TO DO -
Without the pictures, print the lines from the one holding "green 1x1 brick" through the last line below, both included, exactly as they stand.

PROVIDED RECORDS -

# # # #

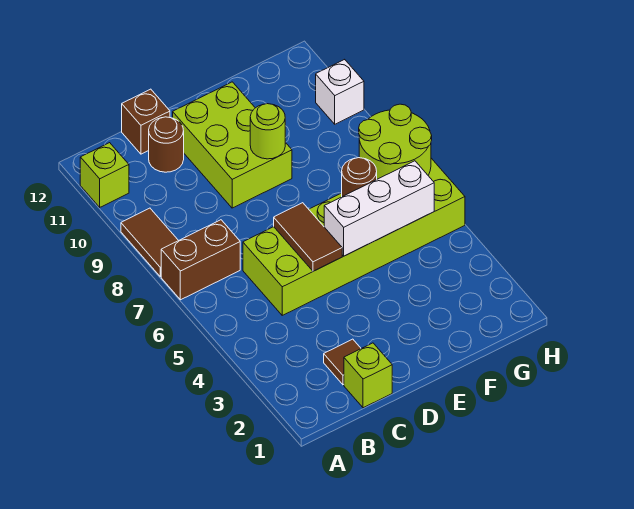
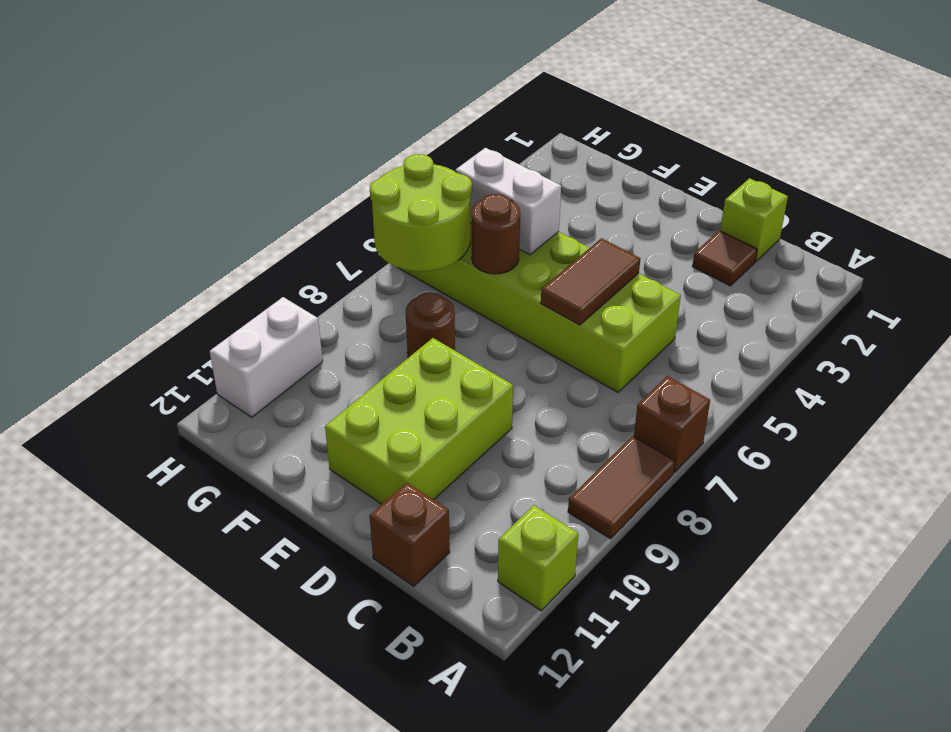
brown 1x2 brick [161,220,240,300] -> brown 1x1 brick [634,376,710,473]
brown 1x1 round brick [149,117,184,172] -> brown 1x1 round brick moved to [406,293,455,358]
white 1x3 brick [324,161,434,256] -> white 1x2 brick [455,148,561,255]
lime 1x1 round brick [250,104,285,159] -> none
white 1x1 brick [316,59,364,124] -> white 1x2 brick [210,297,323,417]

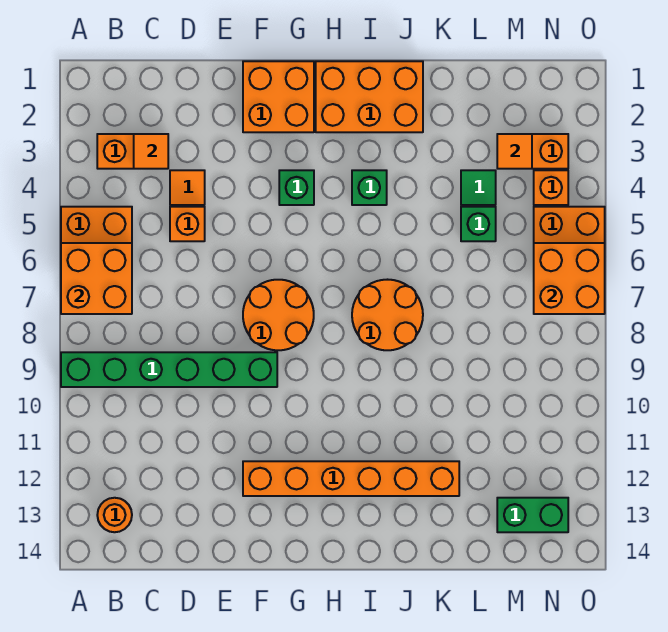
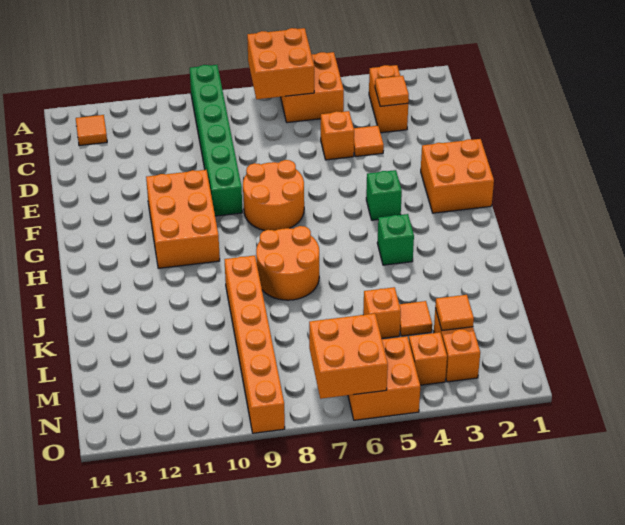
orange 1x1 round brick [97,498,132,532] -> orange 1x1 tile [76,115,107,146]
orange 1x6 brick [243,461,459,496] -> orange 1x6 brick moved to [224,256,285,433]
orange 2x3 brick [316,61,423,132] -> orange 2x3 brick moved to [146,170,220,268]
green 1x1 tile [461,170,496,205] -> orange 1x1 tile [399,301,432,336]
green 1x1 brick [461,207,496,241] -> orange 1x1 brick [363,287,401,338]
green 1x2 brick [497,498,568,532] -> none

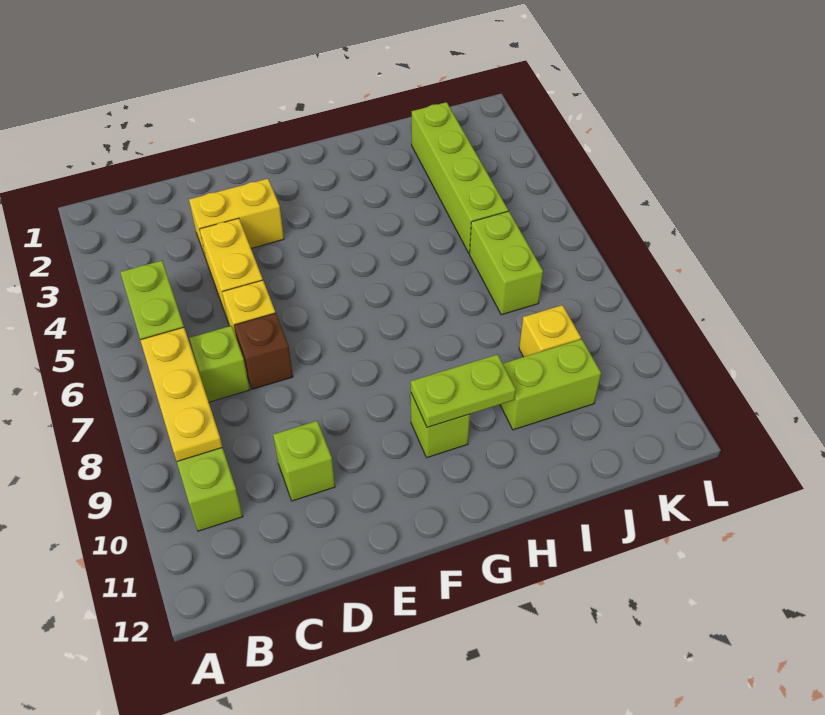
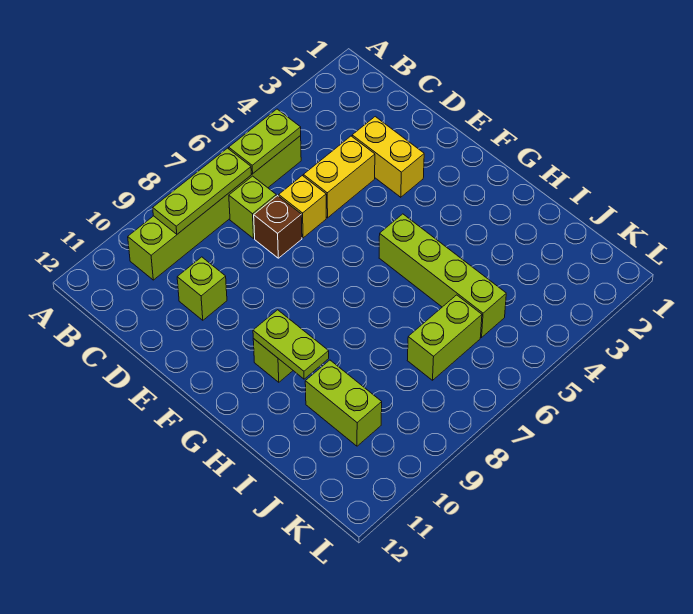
yellow 1x3 plate [141,327,223,461] -> lime 1x3 plate [153,148,251,234]
lime 1x4 brick [412,102,508,253] -> lime 1x4 brick turned to [379,214,506,338]
yellow 1x1 brick [519,305,581,357] -> none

# # # #

EXPECTED OUTPUT -
green 1x1 brick [461,207,496,241] -> orange 1x1 brick [363,287,401,338]
green 1x2 brick [497,498,568,532] -> none

yellow 1x3 plate [141,327,223,461] -> lime 1x3 plate [153,148,251,234]
lime 1x4 brick [412,102,508,253] -> lime 1x4 brick turned to [379,214,506,338]
yellow 1x1 brick [519,305,581,357] -> none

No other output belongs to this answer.